══ DATA FOR THIS EXERCISE ══
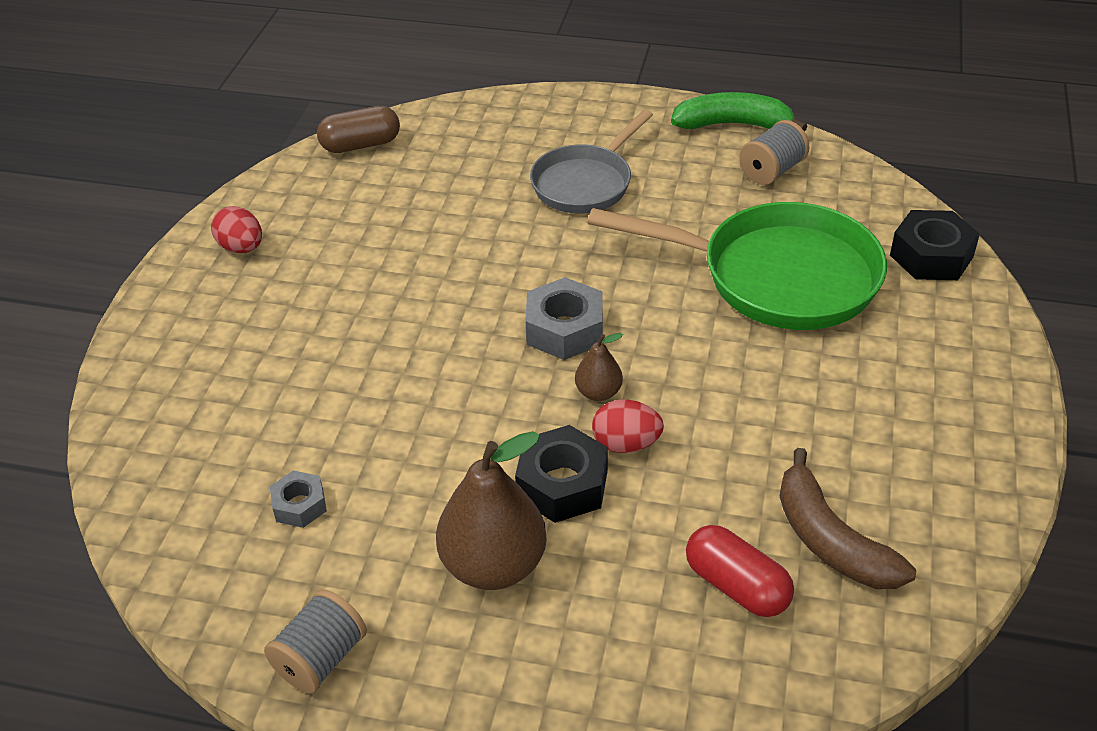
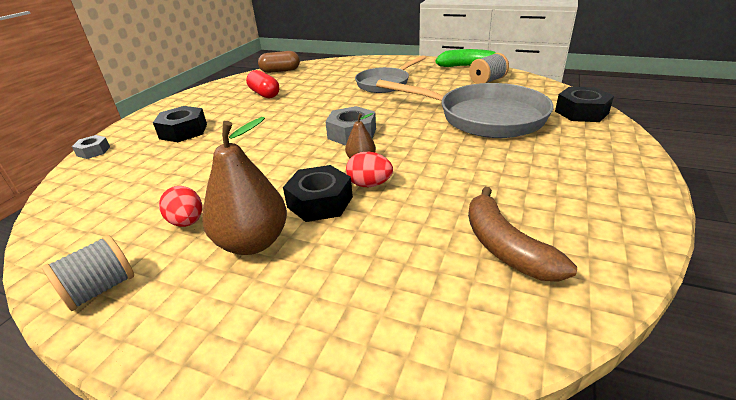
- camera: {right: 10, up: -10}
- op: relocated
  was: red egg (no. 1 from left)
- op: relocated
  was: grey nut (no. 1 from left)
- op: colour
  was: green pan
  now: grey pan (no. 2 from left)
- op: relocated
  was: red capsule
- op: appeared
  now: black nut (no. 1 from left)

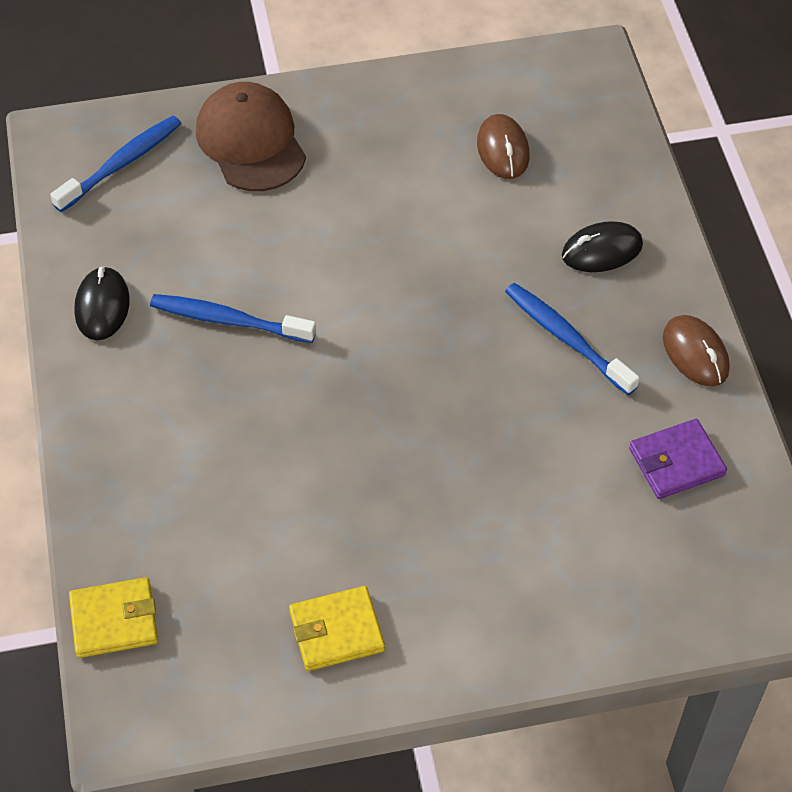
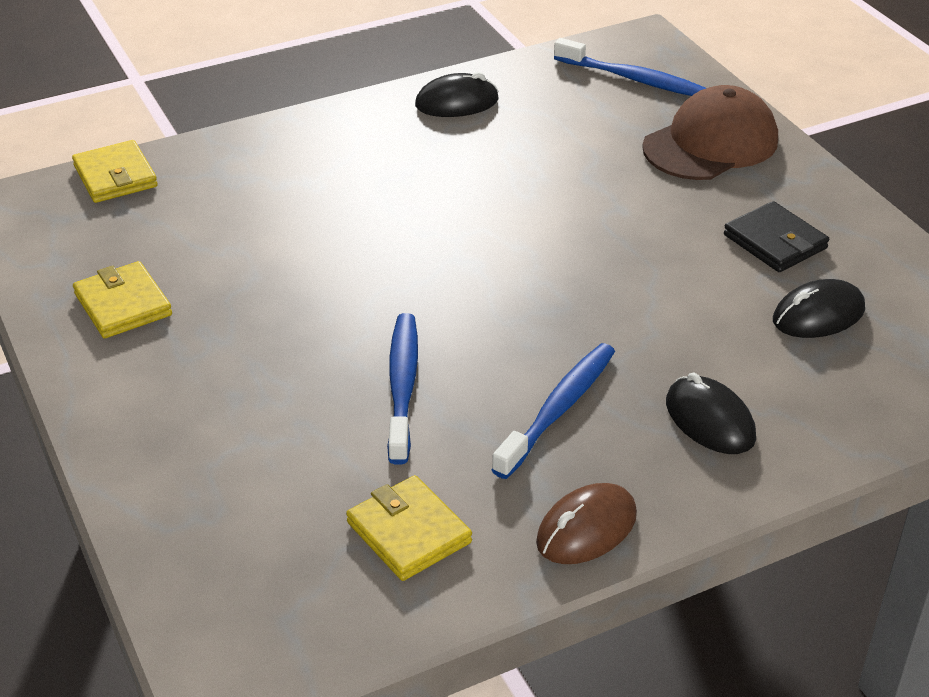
- camera: {right: 75, up: -15}
- op: relocated
  was: blue toothbrush (no. 2 from left in the first image)
  now: blue toothbrush (no. 1 from left)
- op: colour
  was: brown mouse (no. 1 from left)
  now: black mouse (no. 3 from left)
- op: colour
  was: purple wallet
  now: yellow wallet (no. 3 from left)
- op: appeared
  now: black wallet

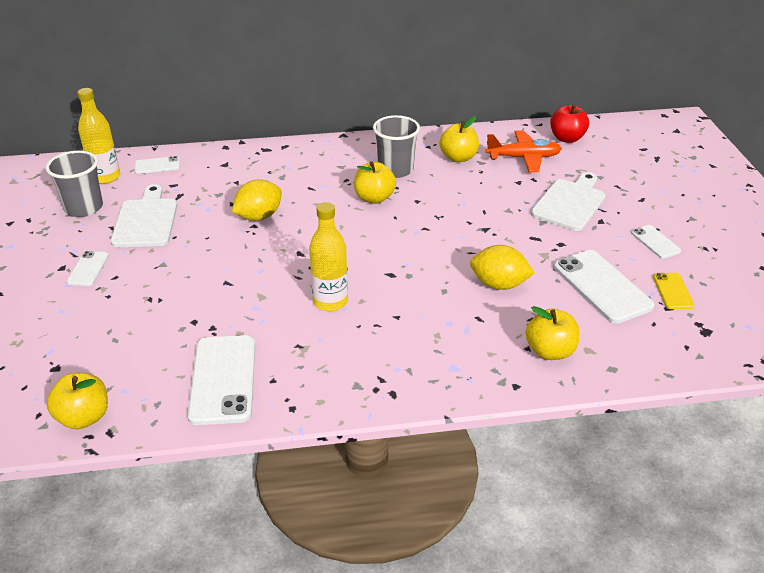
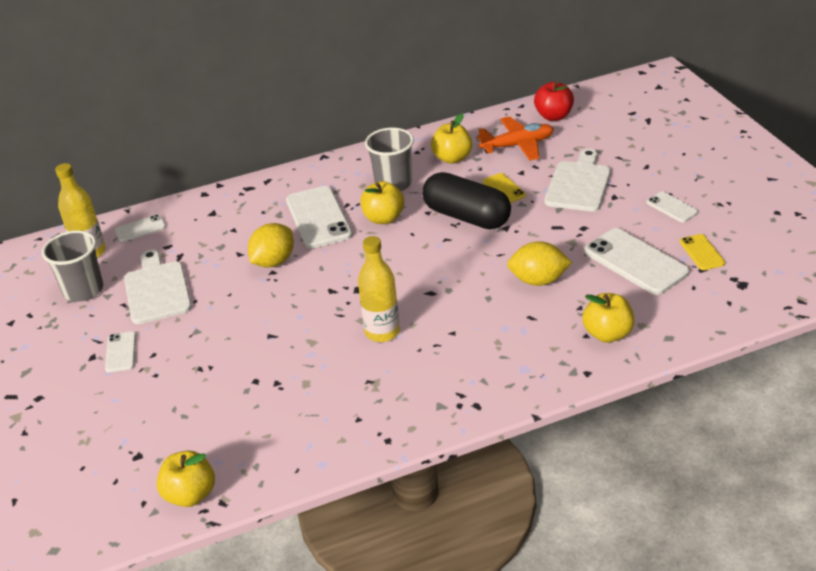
- camera: {right: -10, up: 0}
- op: relocated
  was: white phone (no. 3 from left)
- op: appeared
  now: black capsule
- op: appeared
  now: yellow phone (no. 1 from left)

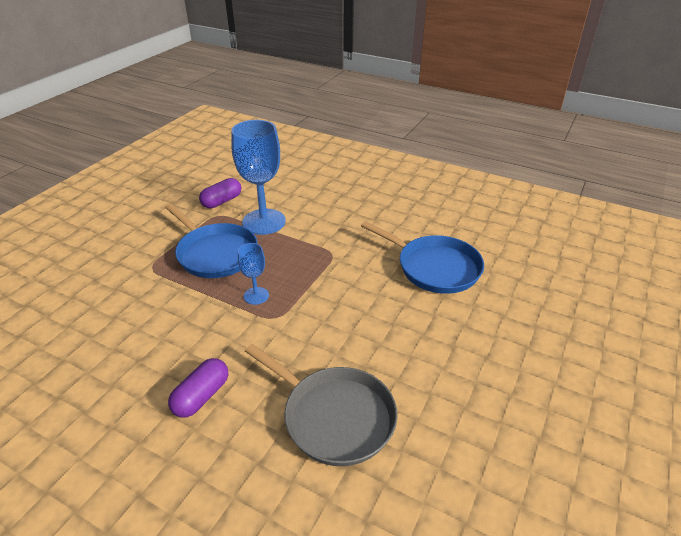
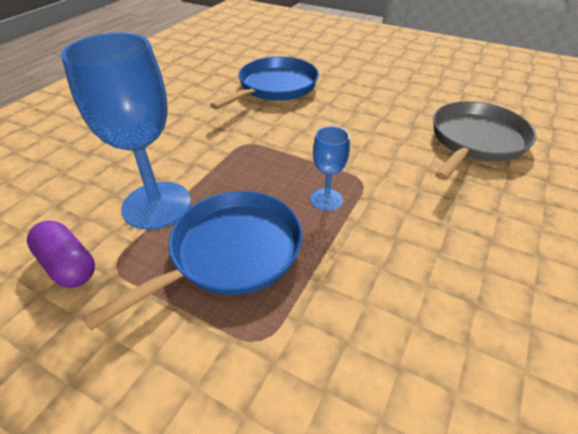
- camera: {right: -90, up: 5}
- op: missing
  was: purple capsule (no. 1 from left)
═══
▸ **TASK DETAILS**
Without any of the pictures, set the entries down again exactly as written.

▸ **ANSWER BOX**
- camera: {right: 10, up: -10}
- op: relocated
  was: red egg (no. 1 from left)
- op: relocated
  was: grey nut (no. 1 from left)
- op: colour
  was: green pan
  now: grey pan (no. 2 from left)
- op: relocated
  was: red capsule
- op: appeared
  now: black nut (no. 1 from left)

- camera: {right: 75, up: -15}
- op: relocated
  was: blue toothbrush (no. 2 from left in the first image)
  now: blue toothbrush (no. 1 from left)
- op: colour
  was: brown mouse (no. 1 from left)
  now: black mouse (no. 3 from left)
- op: colour
  was: purple wallet
  now: yellow wallet (no. 3 from left)
- op: appeared
  now: black wallet

- camera: {right: -10, up: 0}
- op: relocated
  was: white phone (no. 3 from left)
- op: appeared
  now: black capsule
- op: appeared
  now: yellow phone (no. 1 from left)

- camera: {right: -90, up: 5}
- op: missing
  was: purple capsule (no. 1 from left)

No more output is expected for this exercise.